## Requirement
Would you return exactly the lines below from the line with "turquoise goblet [413,120,438,175]" through the line with "none -> blue bowl [717,315,783,377]", both included, and nothing else, leaving out the pictures?

## Data shown
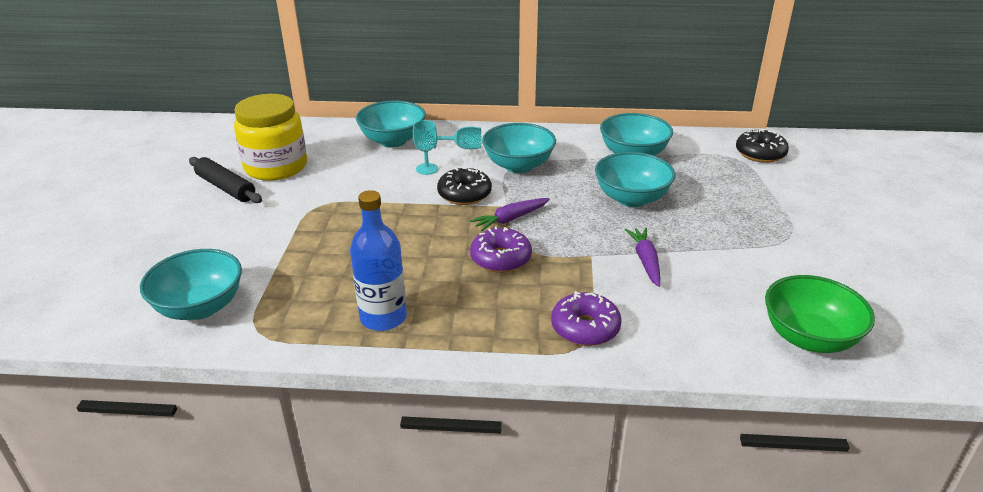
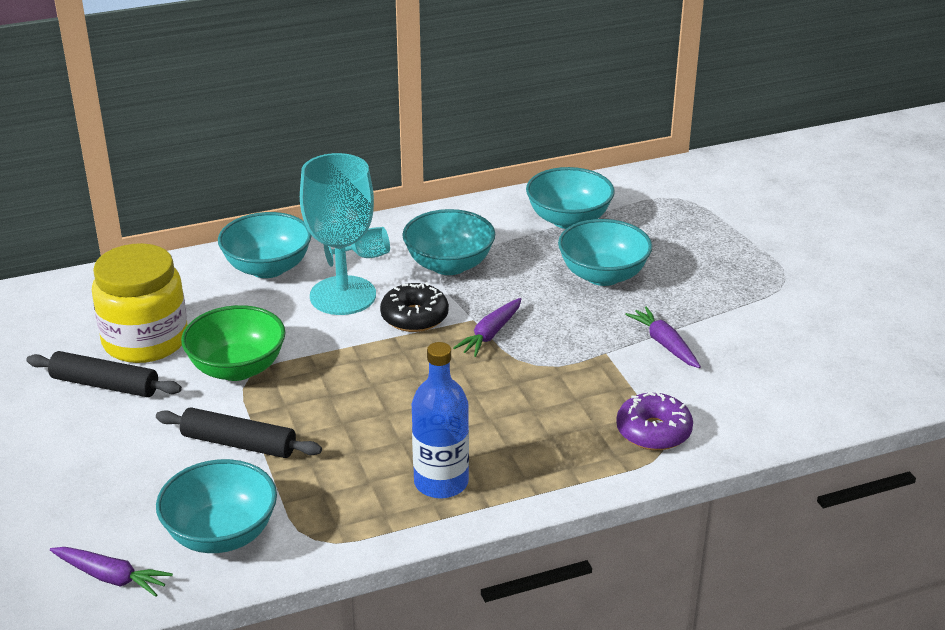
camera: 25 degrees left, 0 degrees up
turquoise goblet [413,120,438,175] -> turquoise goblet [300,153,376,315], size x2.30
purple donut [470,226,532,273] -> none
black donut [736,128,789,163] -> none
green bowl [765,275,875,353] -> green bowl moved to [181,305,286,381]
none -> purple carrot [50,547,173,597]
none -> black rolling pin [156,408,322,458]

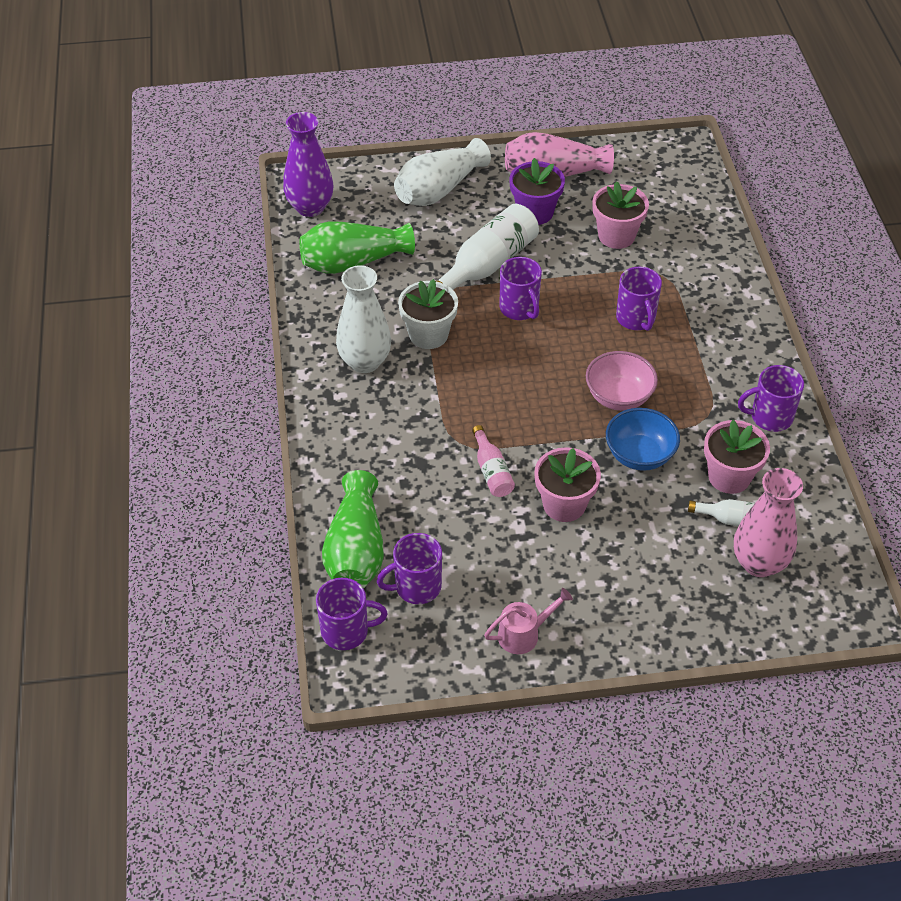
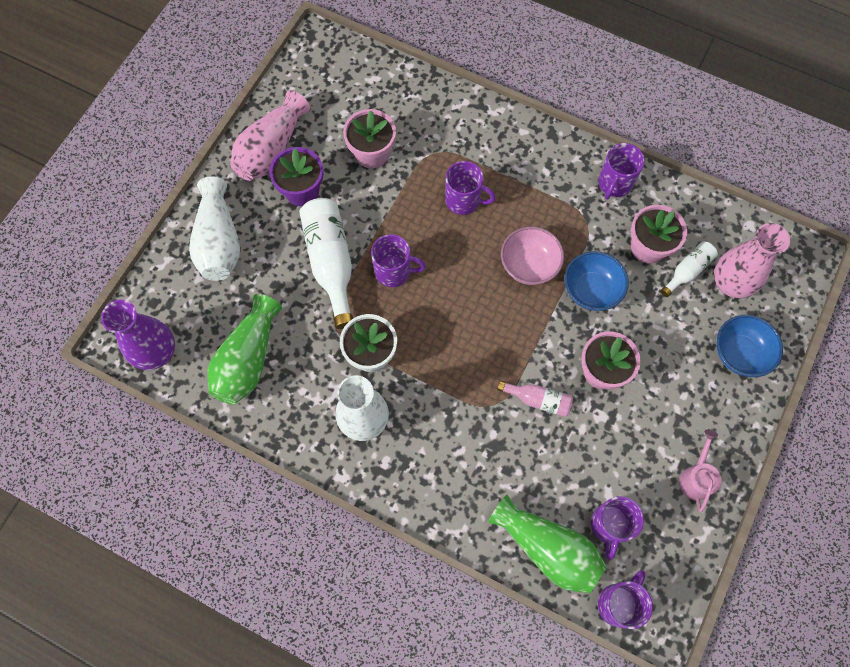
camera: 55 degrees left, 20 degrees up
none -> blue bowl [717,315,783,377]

* * *

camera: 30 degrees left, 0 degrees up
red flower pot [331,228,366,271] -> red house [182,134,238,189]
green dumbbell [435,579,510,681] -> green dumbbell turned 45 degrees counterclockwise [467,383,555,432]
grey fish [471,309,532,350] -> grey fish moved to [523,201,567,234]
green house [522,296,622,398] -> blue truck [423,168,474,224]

---

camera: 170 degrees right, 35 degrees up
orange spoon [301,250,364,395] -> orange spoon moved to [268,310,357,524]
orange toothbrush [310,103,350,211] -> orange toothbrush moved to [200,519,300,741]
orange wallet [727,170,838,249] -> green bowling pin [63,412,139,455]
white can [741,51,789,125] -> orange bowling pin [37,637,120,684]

## Exercise solution
turquoise goblet [413,120,438,175] -> turquoise goblet [300,153,376,315], size x2.30
purple donut [470,226,532,273] -> none
black donut [736,128,789,163] -> none
green bowl [765,275,875,353] -> green bowl moved to [181,305,286,381]
none -> purple carrot [50,547,173,597]
none -> black rolling pin [156,408,322,458]

camera: 55 degrees left, 20 degrees up
none -> blue bowl [717,315,783,377]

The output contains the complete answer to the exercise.